--- Provided entries ---
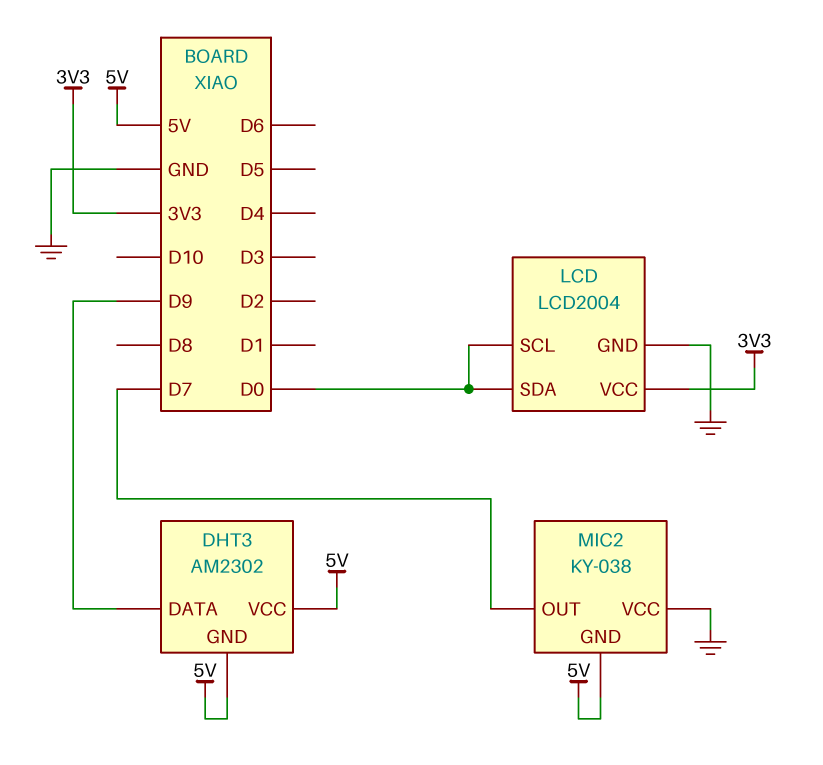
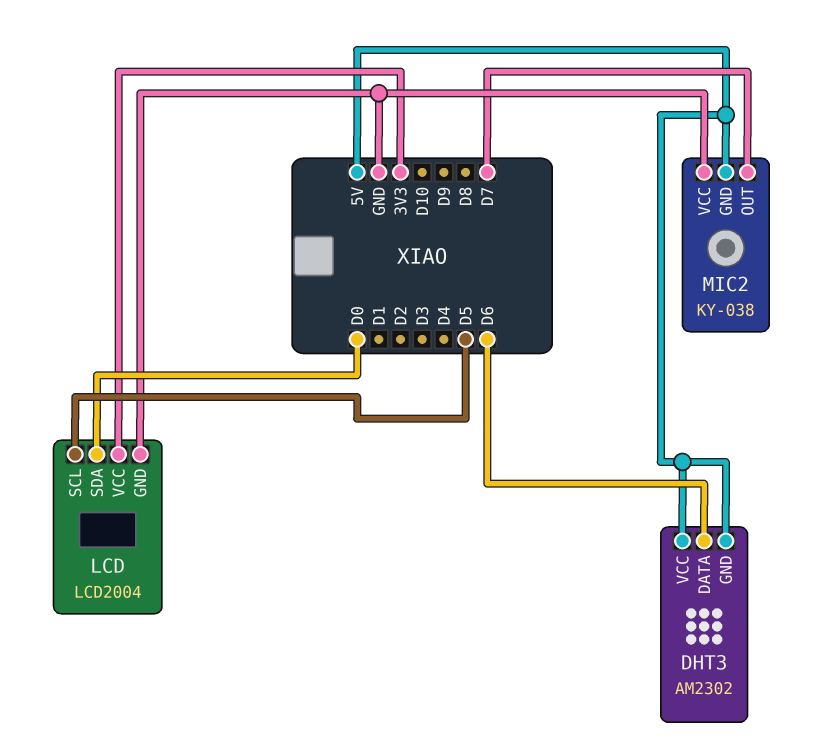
DHT3 pin DATA: D9 -> D6
LCD pin SCL: D0 -> D5

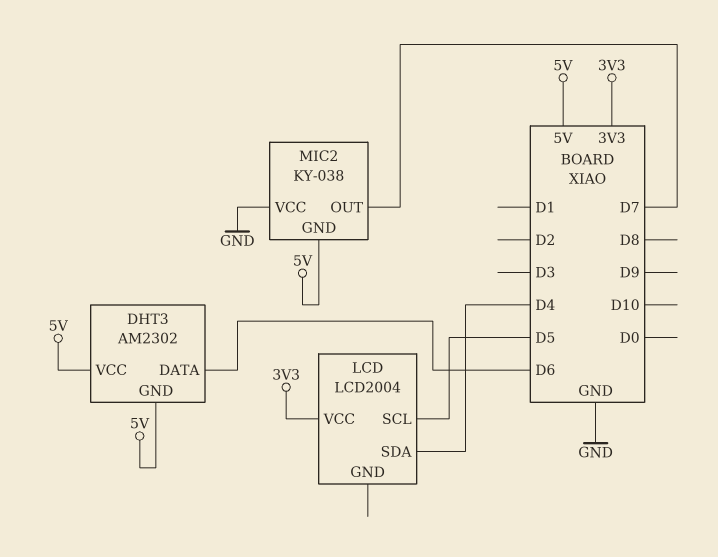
LCD pin GND: GND -> none
LCD pin SDA: D0 -> D4

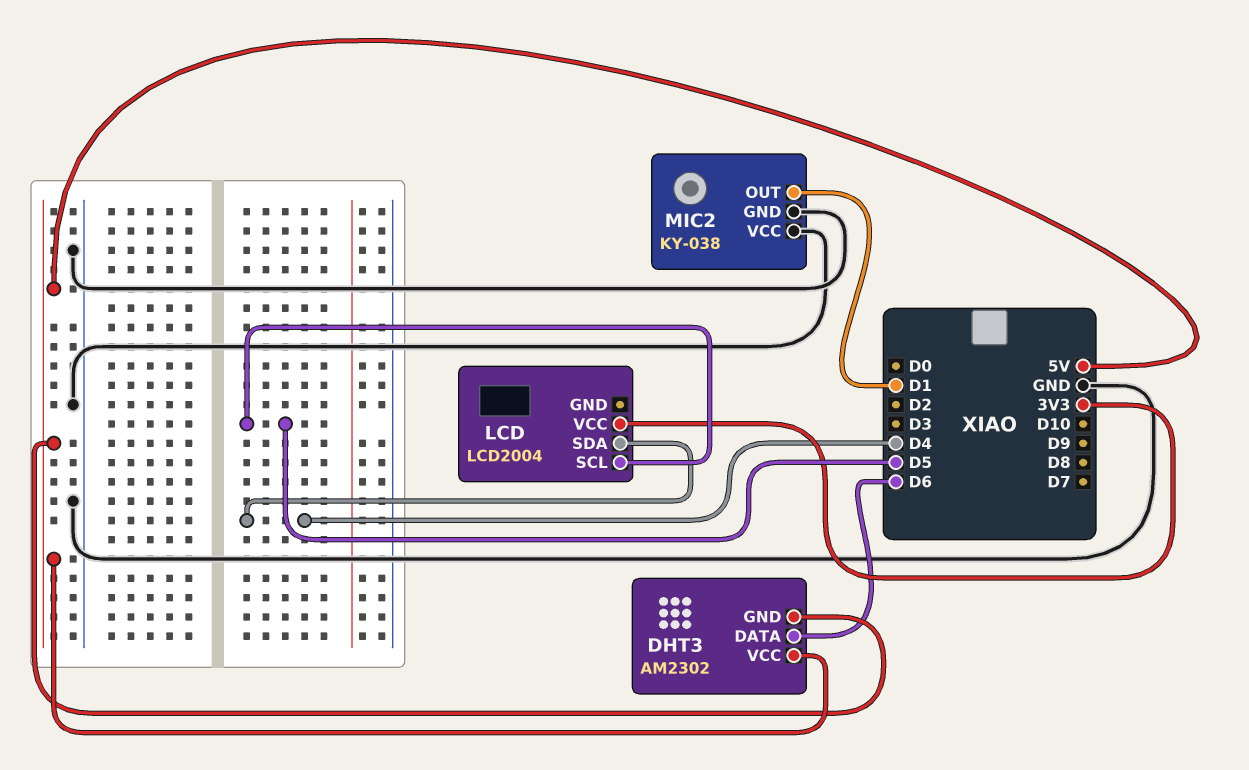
MIC2 pin GND: 5V -> GND
MIC2 pin OUT: D7 -> D1

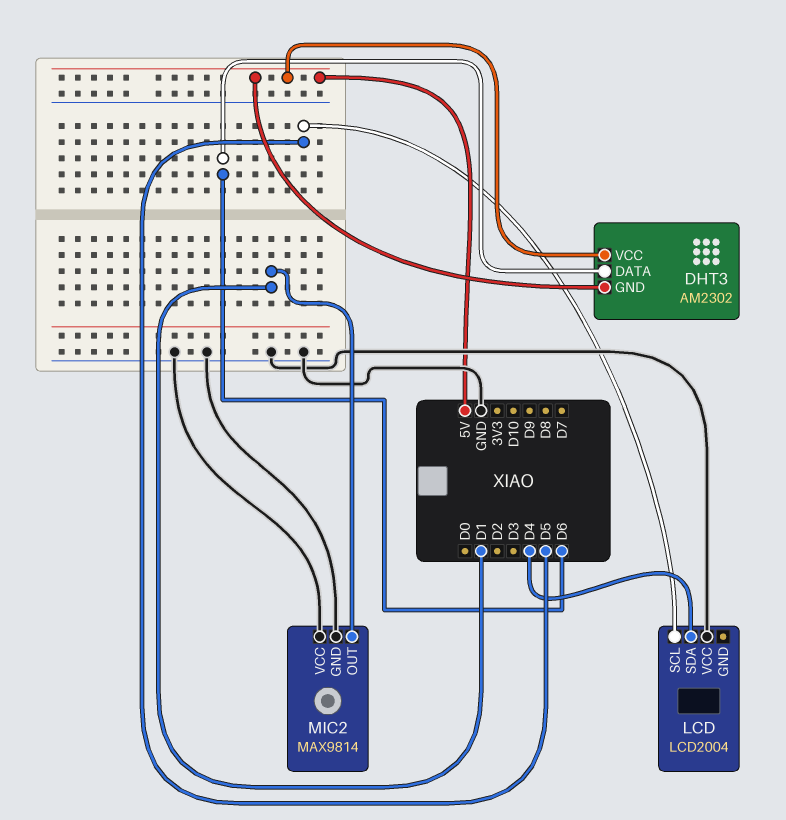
LCD pin VCC: 3V3 -> GND
MIC2: KY-038 -> MAX9814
---
--- Problem to solve ---
When an image appears in the data, skip it and output the rest exactly.

--- Task result ---
DHT3 pin DATA: D9 -> D6
LCD pin SCL: D0 -> D5

LCD pin GND: GND -> none
LCD pin SDA: D0 -> D4

MIC2 pin GND: 5V -> GND
MIC2 pin OUT: D7 -> D1

LCD pin VCC: 3V3 -> GND
MIC2: KY-038 -> MAX9814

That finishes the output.